Go to the line below containing "none -> lime plate F7:F8 level 1" and print exactly from there through the line containing "none -> purple plate F4 level 2", both included. Print nothing else.

Spatial reasoning data
"""

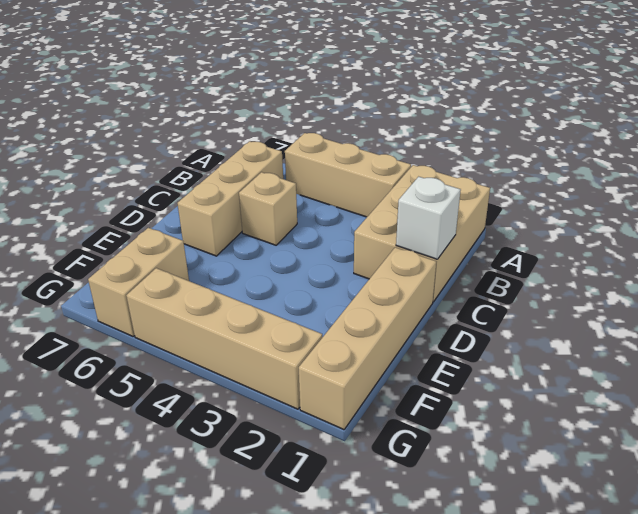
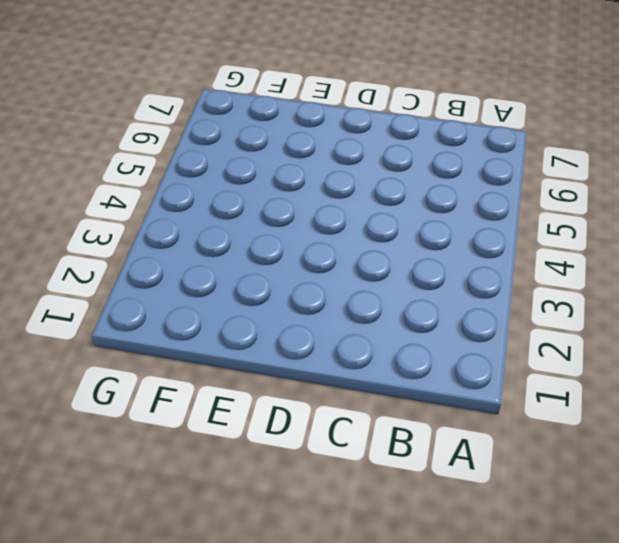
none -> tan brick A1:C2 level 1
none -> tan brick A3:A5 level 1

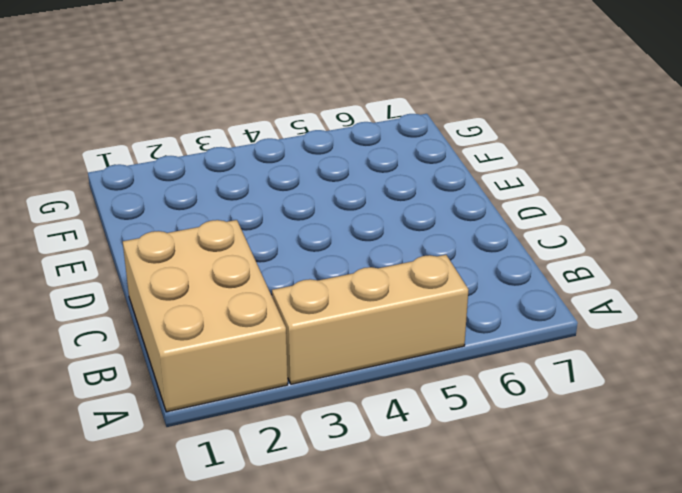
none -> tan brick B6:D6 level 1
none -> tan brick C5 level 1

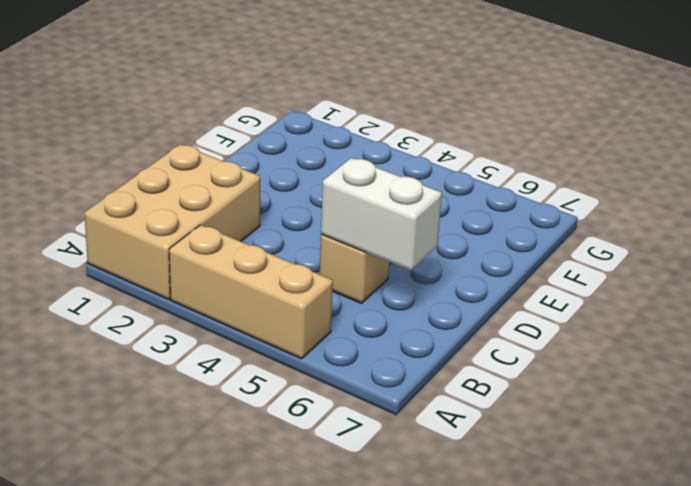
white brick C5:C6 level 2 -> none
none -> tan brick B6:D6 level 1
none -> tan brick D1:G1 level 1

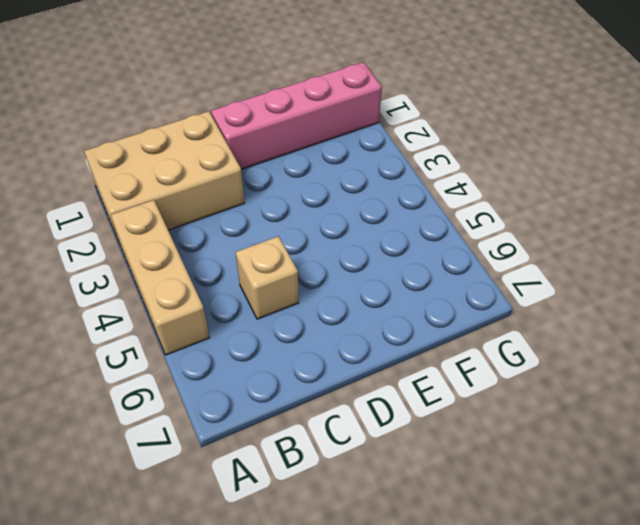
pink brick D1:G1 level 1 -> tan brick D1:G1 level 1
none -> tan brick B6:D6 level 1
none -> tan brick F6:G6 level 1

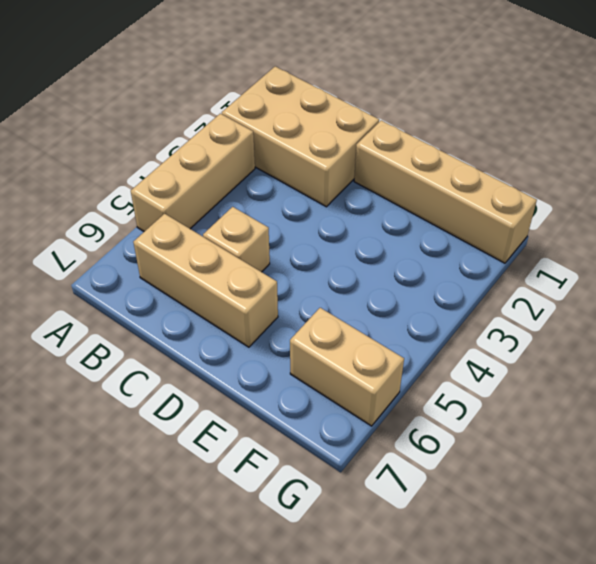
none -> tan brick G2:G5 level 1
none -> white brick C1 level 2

"""
"""

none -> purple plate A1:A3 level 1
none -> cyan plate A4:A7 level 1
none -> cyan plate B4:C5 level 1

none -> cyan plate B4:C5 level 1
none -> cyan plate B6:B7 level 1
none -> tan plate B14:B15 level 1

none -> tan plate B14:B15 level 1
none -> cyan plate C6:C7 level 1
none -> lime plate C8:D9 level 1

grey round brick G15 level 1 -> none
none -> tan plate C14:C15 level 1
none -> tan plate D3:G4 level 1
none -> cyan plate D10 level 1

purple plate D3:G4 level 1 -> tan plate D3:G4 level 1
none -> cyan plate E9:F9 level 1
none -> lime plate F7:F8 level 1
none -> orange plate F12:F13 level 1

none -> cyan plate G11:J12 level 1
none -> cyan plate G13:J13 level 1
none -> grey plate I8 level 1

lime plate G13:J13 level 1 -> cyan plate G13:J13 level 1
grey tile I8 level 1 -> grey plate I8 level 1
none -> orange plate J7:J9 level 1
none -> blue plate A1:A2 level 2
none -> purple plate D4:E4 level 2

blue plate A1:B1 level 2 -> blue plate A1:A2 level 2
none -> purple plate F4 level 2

"""

» Solved exercise:
none -> lime plate F7:F8 level 1
none -> orange plate F12:F13 level 1

none -> cyan plate G11:J12 level 1
none -> cyan plate G13:J13 level 1
none -> grey plate I8 level 1

lime plate G13:J13 level 1 -> cyan plate G13:J13 level 1
grey tile I8 level 1 -> grey plate I8 level 1
none -> orange plate J7:J9 level 1
none -> blue plate A1:A2 level 2
none -> purple plate D4:E4 level 2

blue plate A1:B1 level 2 -> blue plate A1:A2 level 2
none -> purple plate F4 level 2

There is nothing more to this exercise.